### DATA SUPPLIED ###

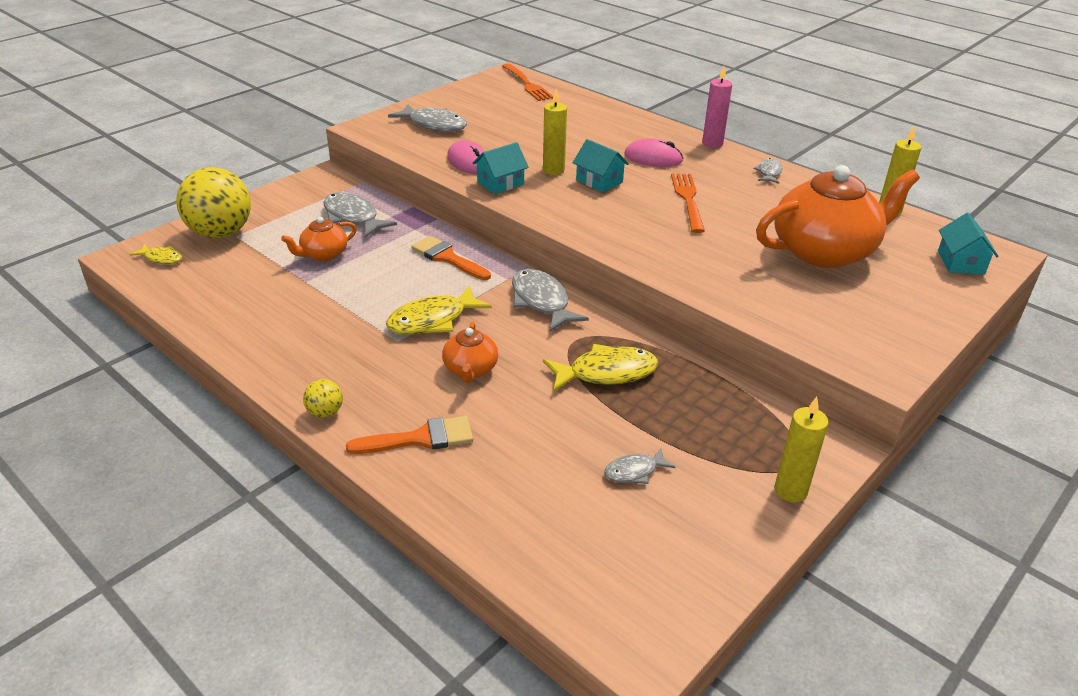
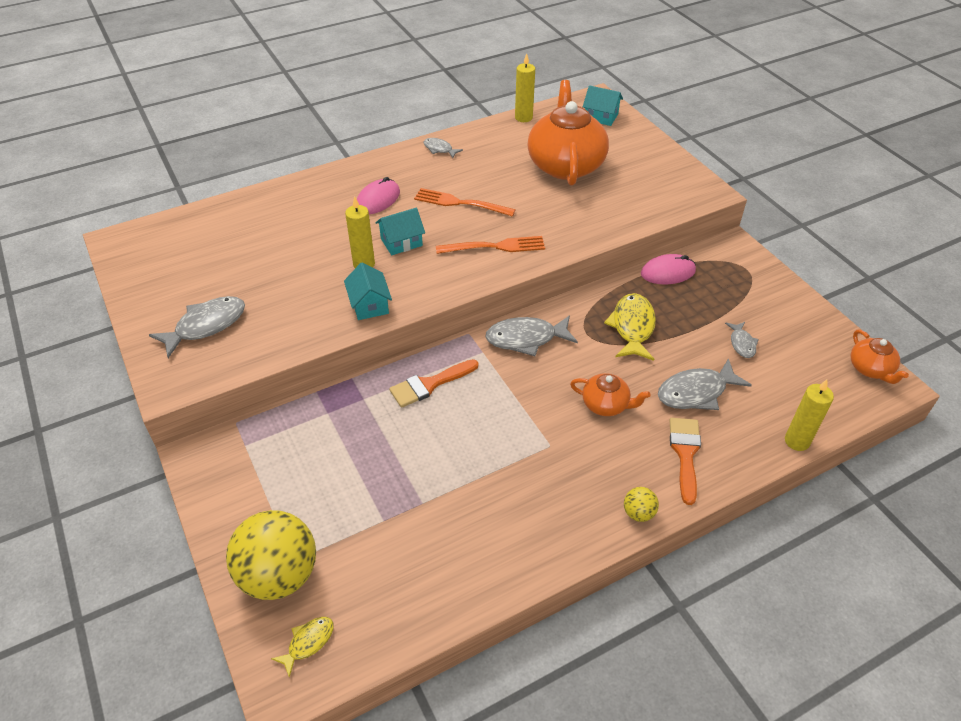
camera: 70 degrees left, 10 degrees up
(323, 254) = (376, 481): orange teapot -> orange teapot (870, 369)
(353, 217) = (311, 445): grey fish -> grey fish (696, 392)
(432, 320) = (527, 415): yellow fish -> none
(469, 162) = (311, 317): pink mouse -> pink mouse (668, 272)
(527, 84) = (158, 234): orange fork -> orange fork (495, 247)
(712, 143) = (372, 160): pink candle -> none
(790, 491) = (770, 280): yellow candle -> yellow candle (797, 441)

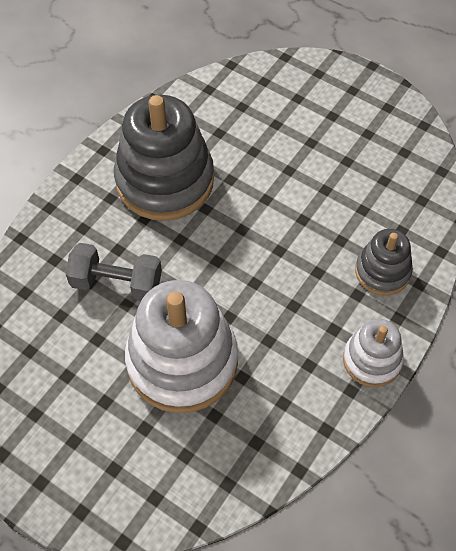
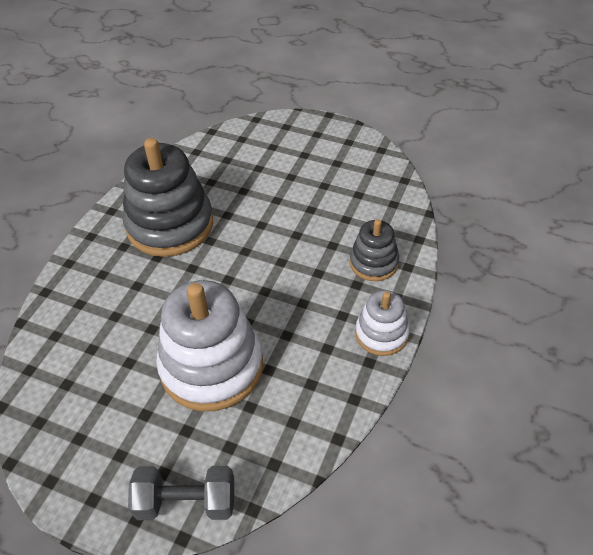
camera: 10 degrees left, 10 degrees down
(116, 283) = (140, 313): grey dumbbell -> grey dumbbell (186, 502)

###

__WORK REQUEST__.
Hand back exactly the lines from the one with "(790, 491) = (770, 280): yellow" through the last line of the data above, both ends included, with every picture left out.

__SOLVED EXERCISE__.
(790, 491) = (770, 280): yellow candle -> yellow candle (797, 441)

camera: 10 degrees left, 10 degrees down
(116, 283) = (140, 313): grey dumbbell -> grey dumbbell (186, 502)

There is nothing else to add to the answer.